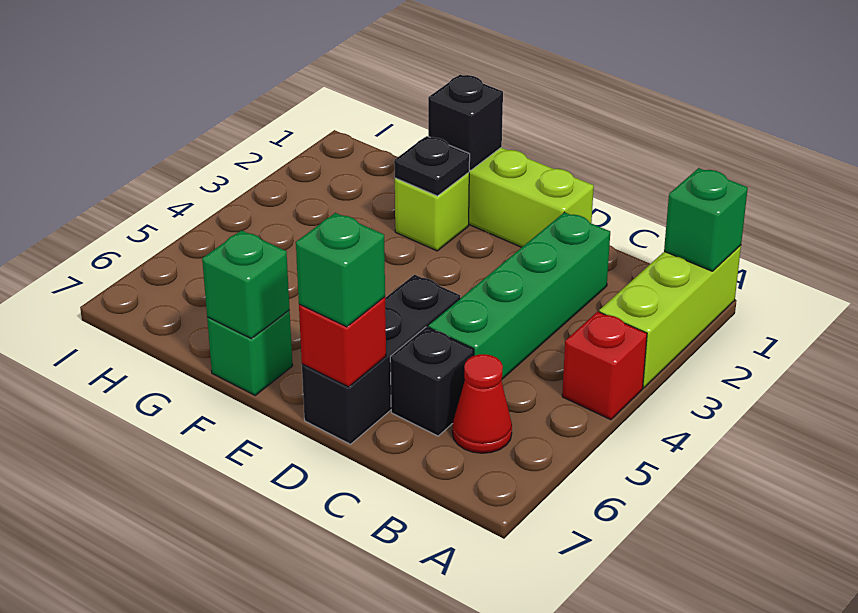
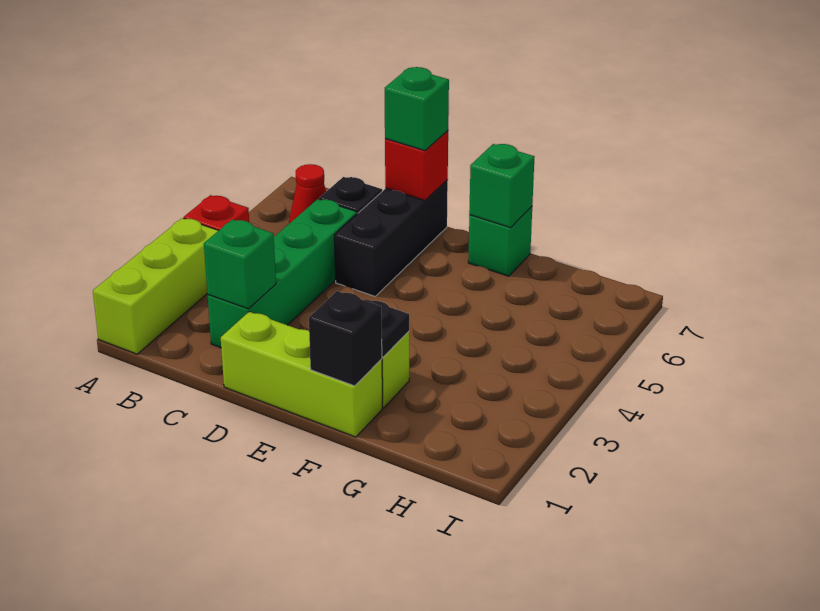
green 1x1 brick [664,168,748,271] -> green 1x1 brick moved to [204,219,276,309]

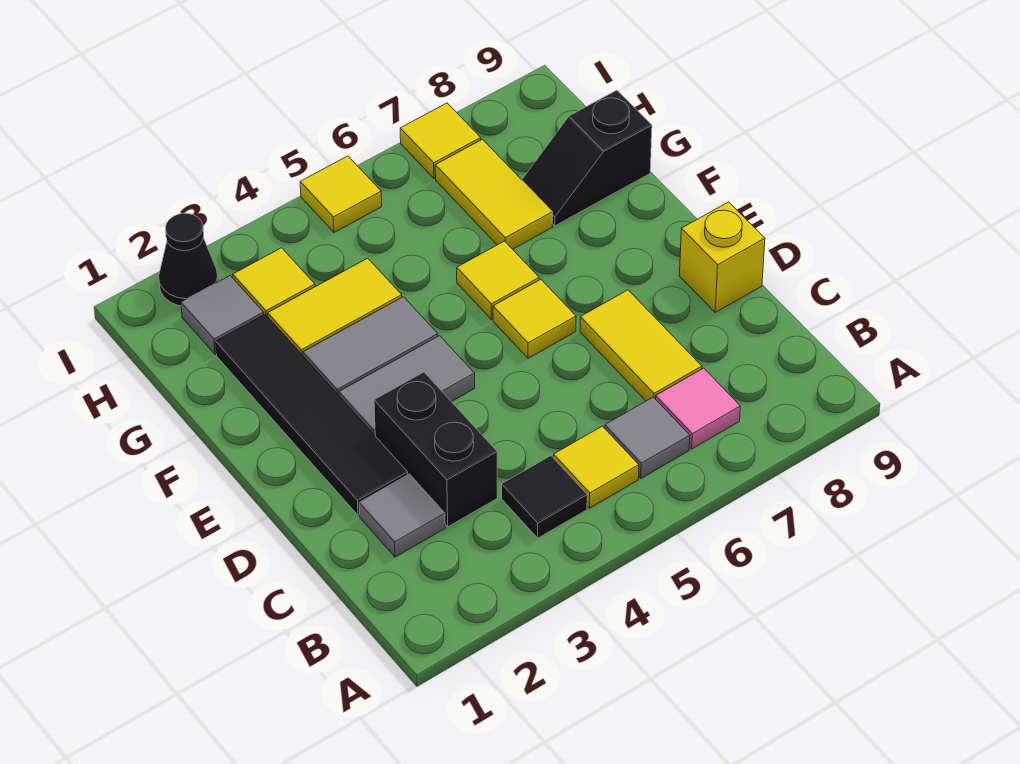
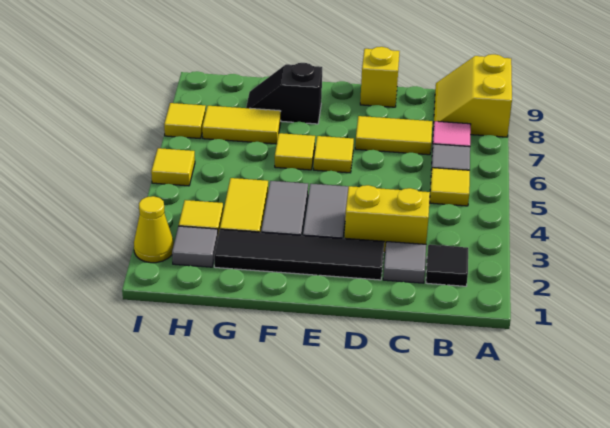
none -> yellow 2x2 slope [433,54,512,137]
black 1x1 tile [502,456,587,538] -> black 1x1 tile moved to [426,245,468,286]
black 1x2 brick [374,372,497,527] -> yellow 1x2 brick [345,185,430,252]
black 1x2 slope [522,90,652,226] -> black 1x2 slope turned to [246,63,322,124]
black 1x1 cone [159,213,218,306] -> yellow 1x1 cone [134,196,174,263]

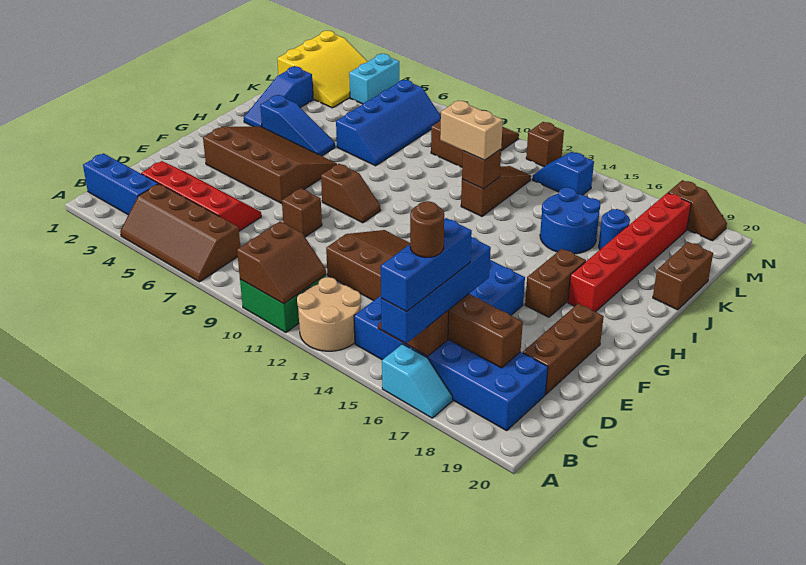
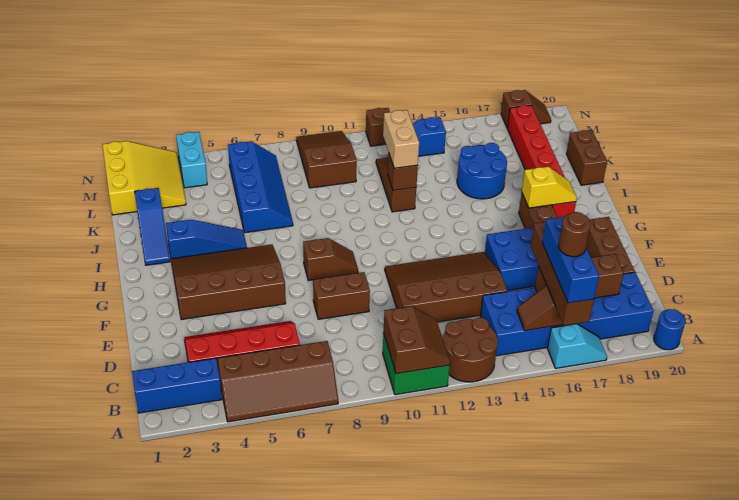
tan 2x2 round brick [297,277,361,351] -> brown 2x2 round brick [443,317,498,382]
blue 1x4 brick [381,237,491,343] -> brown 1x4 brick [531,222,594,326]
brown 1x1 brick [282,188,322,237] -> brown 1x2 brick [313,272,370,319]
none -> yellow 1x2 slope [522,167,577,208]
tan 1x2 brick [440,101,503,160] -> tan 1x2 brick turned to [383,110,419,168]
blue 1x1 round brick [599,209,630,249] -> blue 1x1 round brick moved to [654,309,685,350]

→ **Problem to work on**: Begin with the line containing "none -> yellow 1x2 slope [522,167,577,208]" and repeat each line exactly until the records above end.

→ **Solution for this task**:
none -> yellow 1x2 slope [522,167,577,208]
tan 1x2 brick [440,101,503,160] -> tan 1x2 brick turned to [383,110,419,168]
blue 1x1 round brick [599,209,630,249] -> blue 1x1 round brick moved to [654,309,685,350]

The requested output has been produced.